→ YOUR TASK
Show every line in the records below that contains the word "VEXT".

→ EXERCISE INPUTS
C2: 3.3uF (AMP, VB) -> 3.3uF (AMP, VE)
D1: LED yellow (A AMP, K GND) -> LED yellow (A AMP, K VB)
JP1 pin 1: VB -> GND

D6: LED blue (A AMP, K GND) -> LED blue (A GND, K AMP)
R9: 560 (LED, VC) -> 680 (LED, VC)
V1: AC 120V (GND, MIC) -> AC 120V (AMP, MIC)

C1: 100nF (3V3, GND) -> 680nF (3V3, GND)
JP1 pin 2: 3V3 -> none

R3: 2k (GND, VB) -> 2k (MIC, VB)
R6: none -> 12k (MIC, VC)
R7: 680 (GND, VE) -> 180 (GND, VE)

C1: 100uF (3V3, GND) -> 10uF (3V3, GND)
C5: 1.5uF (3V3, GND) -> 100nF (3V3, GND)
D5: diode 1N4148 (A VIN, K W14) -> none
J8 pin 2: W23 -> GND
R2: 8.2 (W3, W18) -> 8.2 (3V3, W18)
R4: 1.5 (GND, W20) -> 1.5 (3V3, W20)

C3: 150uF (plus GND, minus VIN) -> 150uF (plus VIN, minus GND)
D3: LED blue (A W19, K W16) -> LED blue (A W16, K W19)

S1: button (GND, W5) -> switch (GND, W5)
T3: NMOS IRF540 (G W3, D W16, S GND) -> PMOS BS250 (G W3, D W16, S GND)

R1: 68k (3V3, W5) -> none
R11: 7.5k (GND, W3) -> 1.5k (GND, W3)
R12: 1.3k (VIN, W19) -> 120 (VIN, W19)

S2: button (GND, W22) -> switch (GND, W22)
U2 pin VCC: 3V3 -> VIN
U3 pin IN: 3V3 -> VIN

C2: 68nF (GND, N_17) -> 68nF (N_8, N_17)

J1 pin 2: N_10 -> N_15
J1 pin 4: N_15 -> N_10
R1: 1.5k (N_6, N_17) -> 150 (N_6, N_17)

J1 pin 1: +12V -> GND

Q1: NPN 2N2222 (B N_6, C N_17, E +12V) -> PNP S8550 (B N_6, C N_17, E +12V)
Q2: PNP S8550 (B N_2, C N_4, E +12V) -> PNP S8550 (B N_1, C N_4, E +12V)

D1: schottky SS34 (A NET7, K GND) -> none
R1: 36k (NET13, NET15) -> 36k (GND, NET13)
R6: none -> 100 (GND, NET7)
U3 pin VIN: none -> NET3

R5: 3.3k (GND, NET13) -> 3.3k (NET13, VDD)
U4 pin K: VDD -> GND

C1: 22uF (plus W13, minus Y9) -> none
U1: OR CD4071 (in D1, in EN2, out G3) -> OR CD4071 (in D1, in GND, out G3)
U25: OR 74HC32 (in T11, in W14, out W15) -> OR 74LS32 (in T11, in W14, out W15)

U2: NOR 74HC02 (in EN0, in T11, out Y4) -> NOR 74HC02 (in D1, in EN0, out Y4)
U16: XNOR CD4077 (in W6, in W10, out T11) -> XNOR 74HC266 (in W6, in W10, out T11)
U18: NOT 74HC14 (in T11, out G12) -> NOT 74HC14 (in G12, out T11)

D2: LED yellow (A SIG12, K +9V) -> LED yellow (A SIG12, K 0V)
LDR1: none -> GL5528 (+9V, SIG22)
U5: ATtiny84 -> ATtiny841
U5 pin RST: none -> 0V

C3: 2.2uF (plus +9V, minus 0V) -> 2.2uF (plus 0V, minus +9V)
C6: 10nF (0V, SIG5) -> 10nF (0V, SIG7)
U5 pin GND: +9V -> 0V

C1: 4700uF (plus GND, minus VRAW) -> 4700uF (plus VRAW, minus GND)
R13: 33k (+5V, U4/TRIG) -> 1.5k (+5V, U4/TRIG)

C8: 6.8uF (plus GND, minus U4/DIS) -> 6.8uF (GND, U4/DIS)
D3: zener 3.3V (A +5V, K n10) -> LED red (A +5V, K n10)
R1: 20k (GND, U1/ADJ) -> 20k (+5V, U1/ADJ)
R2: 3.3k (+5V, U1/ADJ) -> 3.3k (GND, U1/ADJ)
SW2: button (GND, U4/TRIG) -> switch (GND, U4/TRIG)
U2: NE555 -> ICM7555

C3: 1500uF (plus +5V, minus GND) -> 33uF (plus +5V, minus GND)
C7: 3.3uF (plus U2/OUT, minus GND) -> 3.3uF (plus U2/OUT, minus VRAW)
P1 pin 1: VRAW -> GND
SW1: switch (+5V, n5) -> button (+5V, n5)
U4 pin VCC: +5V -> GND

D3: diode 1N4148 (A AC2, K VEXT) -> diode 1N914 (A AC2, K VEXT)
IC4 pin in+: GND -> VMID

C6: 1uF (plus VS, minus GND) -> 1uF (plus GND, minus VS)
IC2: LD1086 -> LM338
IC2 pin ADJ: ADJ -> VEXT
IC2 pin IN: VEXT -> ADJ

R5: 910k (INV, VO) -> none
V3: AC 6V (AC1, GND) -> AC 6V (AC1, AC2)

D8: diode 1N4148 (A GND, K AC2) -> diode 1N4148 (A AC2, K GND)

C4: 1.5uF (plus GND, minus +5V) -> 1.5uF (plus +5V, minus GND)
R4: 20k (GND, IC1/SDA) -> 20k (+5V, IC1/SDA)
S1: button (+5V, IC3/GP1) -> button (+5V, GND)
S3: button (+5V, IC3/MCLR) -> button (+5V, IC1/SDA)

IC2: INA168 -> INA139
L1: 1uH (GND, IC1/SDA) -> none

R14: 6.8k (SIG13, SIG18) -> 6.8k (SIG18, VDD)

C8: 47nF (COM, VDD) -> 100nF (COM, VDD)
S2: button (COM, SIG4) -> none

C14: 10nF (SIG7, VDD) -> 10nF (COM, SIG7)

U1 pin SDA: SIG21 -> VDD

→ ANSWER BELOW
D3: diode 1N4148 (A AC2, K VEXT) -> diode 1N914 (A AC2, K VEXT)
IC2 pin ADJ: ADJ -> VEXT
IC2 pin IN: VEXT -> ADJ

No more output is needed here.